__Work task__:
Your job is to give again, exactly and with no additions, the lines in the records below from the one with "none -> brown tile A5 level 1" through the one with "orange tile B5:B7", both included. Omit the pictures.

__Records for processing__:
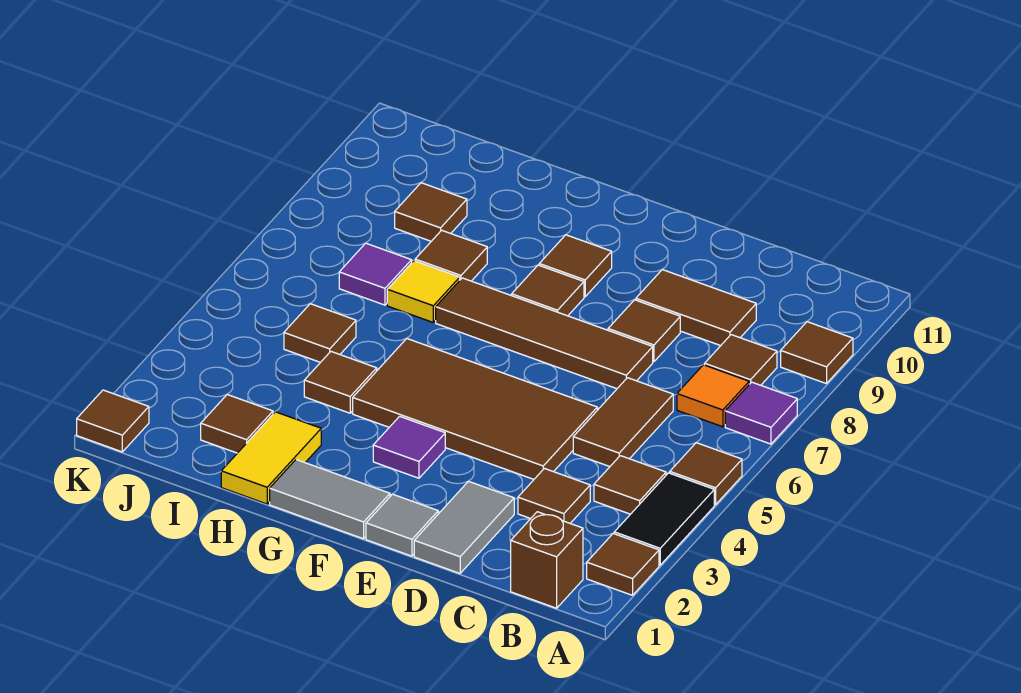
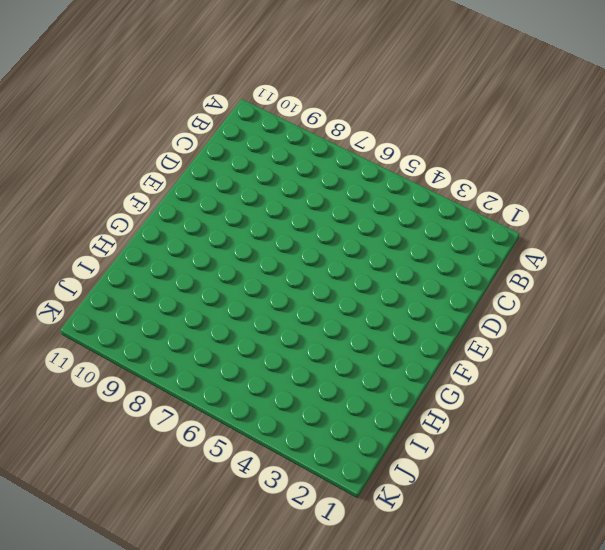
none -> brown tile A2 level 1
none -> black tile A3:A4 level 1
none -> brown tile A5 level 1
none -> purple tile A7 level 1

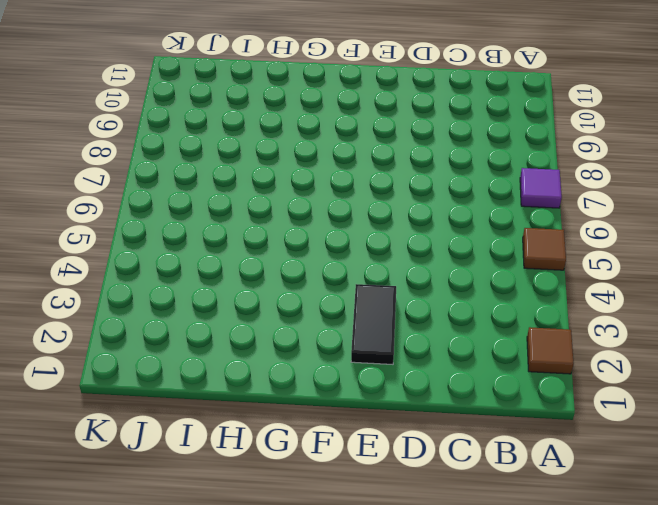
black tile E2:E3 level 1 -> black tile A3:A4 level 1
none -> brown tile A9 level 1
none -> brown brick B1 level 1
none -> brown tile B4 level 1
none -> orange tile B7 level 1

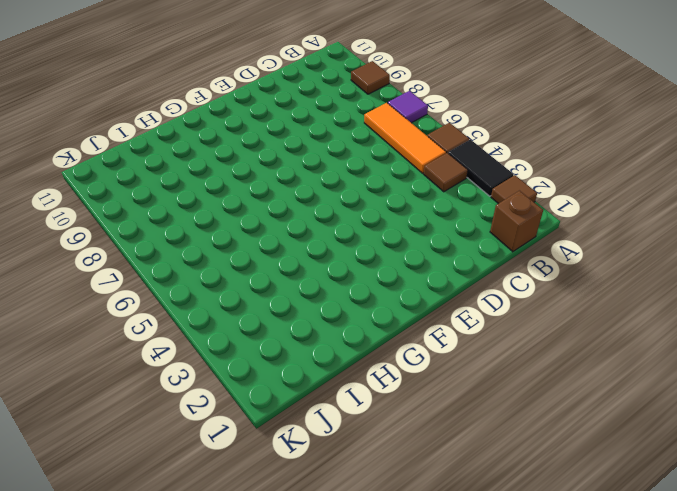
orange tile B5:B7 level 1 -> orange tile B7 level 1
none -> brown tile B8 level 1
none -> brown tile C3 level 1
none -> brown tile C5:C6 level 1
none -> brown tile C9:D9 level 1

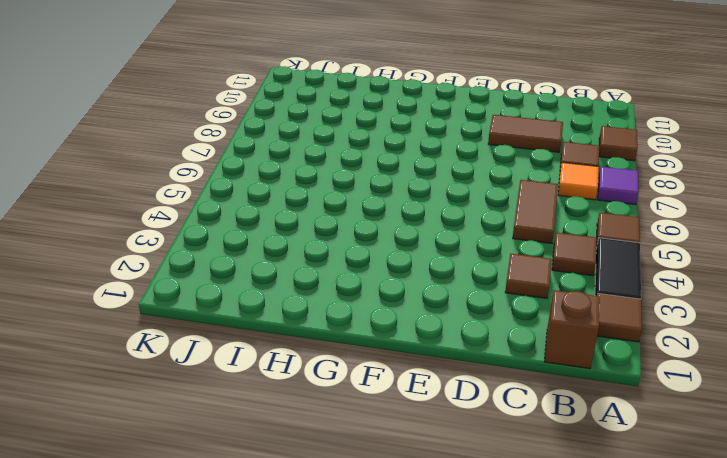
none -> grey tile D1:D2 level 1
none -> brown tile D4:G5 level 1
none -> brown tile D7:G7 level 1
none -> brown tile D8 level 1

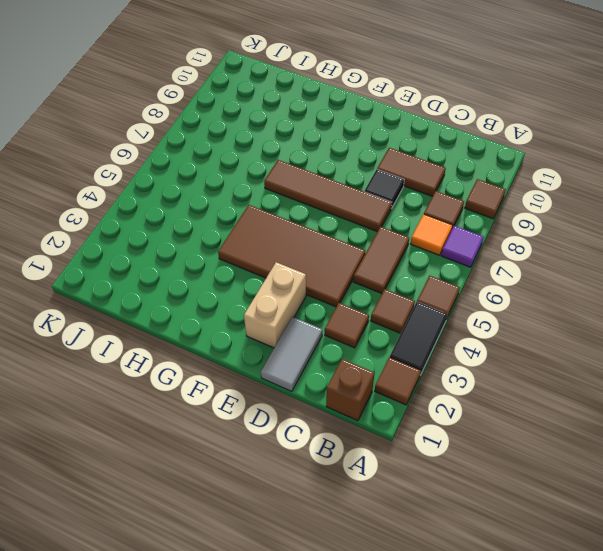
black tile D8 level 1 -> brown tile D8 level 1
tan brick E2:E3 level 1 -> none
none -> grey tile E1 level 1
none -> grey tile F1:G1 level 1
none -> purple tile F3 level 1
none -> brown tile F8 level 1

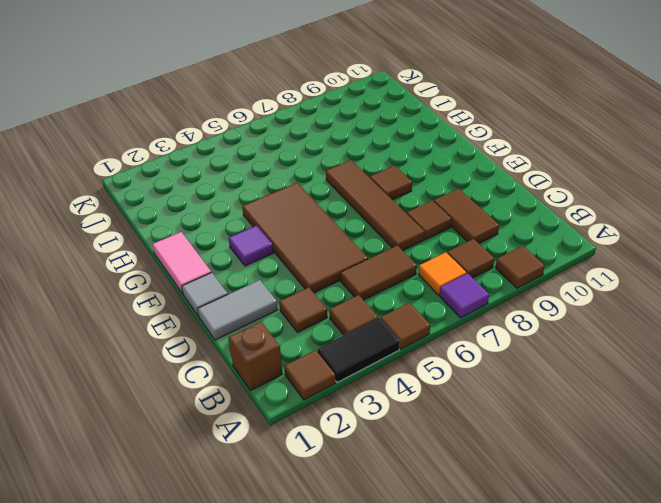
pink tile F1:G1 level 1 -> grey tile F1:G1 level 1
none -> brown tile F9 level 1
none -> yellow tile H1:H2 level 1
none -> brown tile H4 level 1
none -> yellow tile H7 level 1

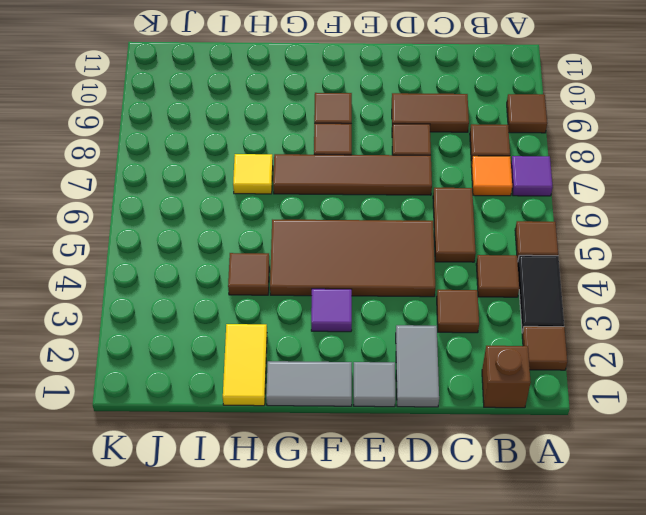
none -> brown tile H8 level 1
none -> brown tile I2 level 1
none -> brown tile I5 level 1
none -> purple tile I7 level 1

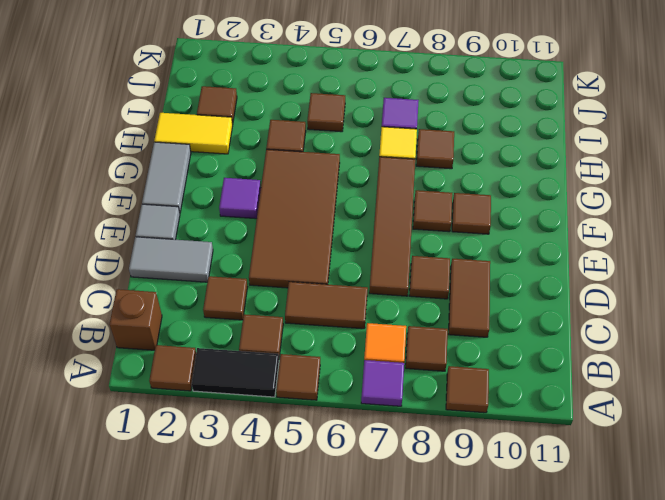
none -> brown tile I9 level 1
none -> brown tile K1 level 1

---

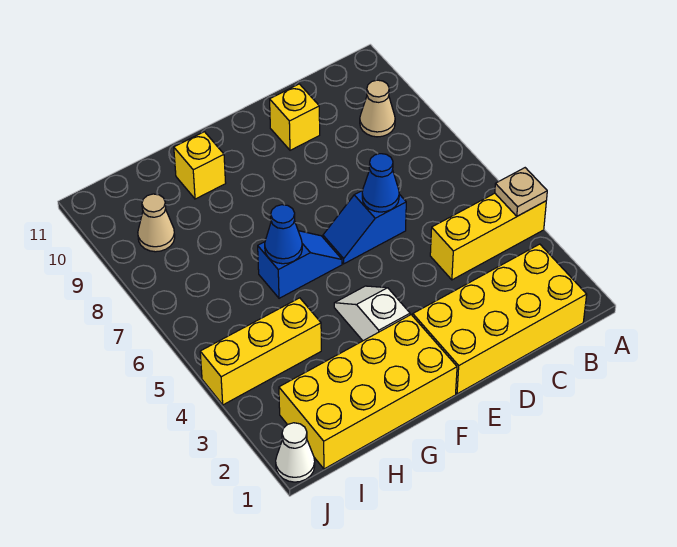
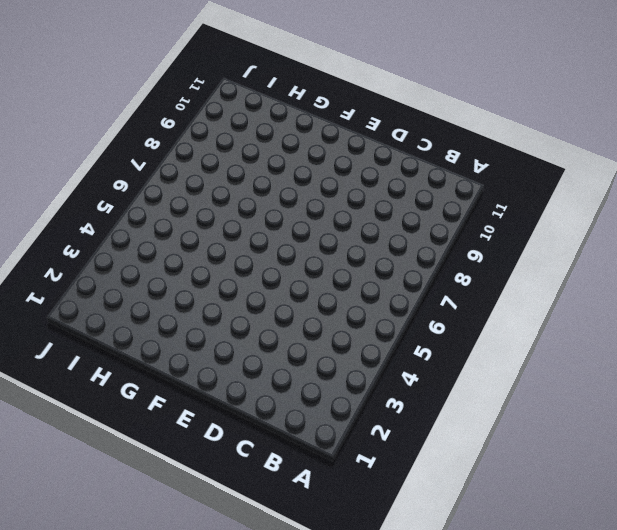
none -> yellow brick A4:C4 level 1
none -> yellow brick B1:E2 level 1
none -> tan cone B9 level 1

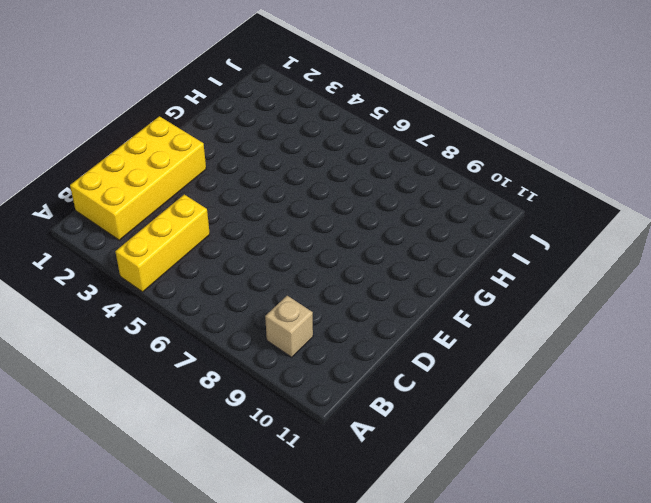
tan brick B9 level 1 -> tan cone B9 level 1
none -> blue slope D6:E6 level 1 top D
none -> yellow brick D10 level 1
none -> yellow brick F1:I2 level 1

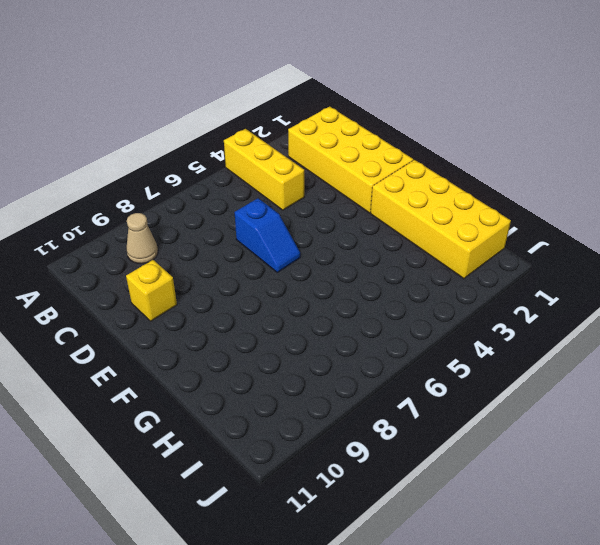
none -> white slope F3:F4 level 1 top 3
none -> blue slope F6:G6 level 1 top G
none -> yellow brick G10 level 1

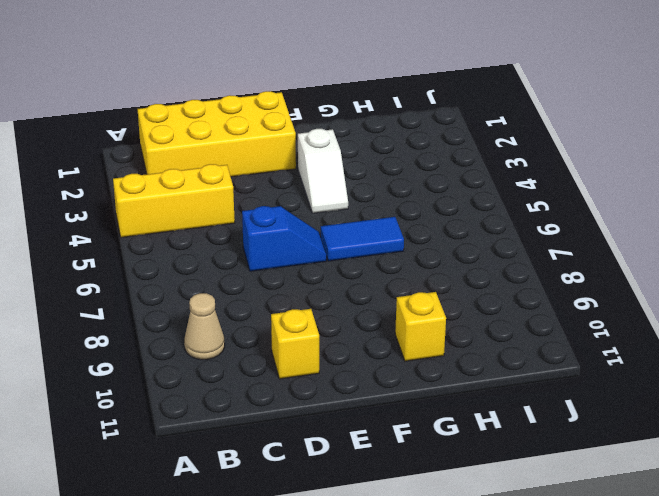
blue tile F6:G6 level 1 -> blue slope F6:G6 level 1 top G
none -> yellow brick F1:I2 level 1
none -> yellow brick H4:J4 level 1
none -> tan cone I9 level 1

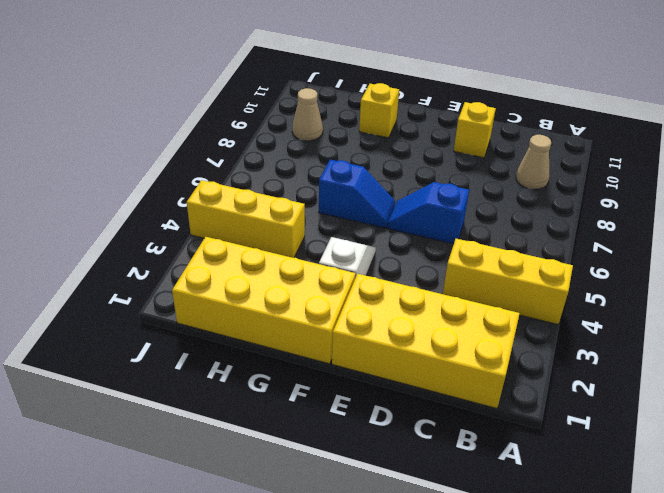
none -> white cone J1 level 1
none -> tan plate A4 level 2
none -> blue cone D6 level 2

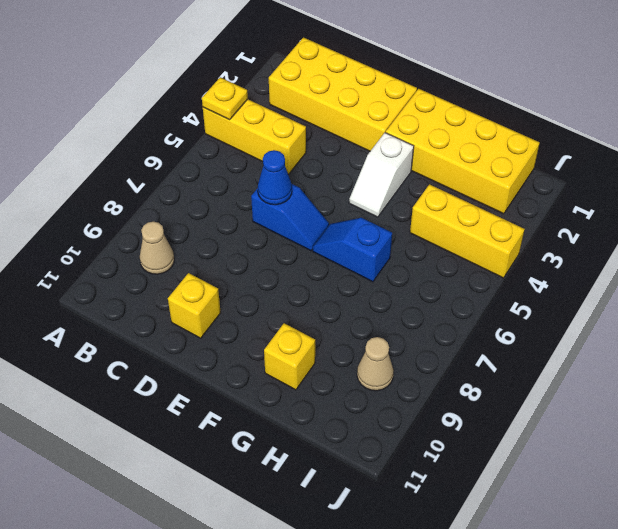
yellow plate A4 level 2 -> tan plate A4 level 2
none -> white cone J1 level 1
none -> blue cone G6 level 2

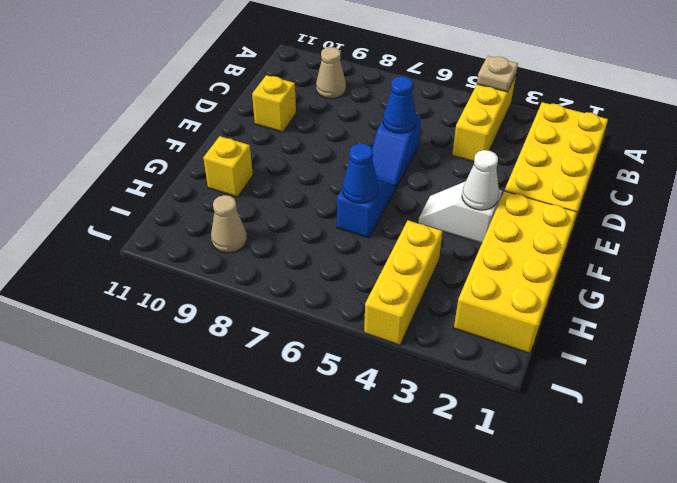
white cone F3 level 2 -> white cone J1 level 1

__Answer to this exercise__:
none -> brown tile A5 level 1
none -> purple tile A7 level 1

black tile E2:E3 level 1 -> black tile A3:A4 level 1
none -> brown tile A9 level 1
none -> brown brick B1 level 1
none -> brown tile B4 level 1
none -> orange tile B7 level 1

orange tile B5:B7 level 1 -> orange tile B7 level 1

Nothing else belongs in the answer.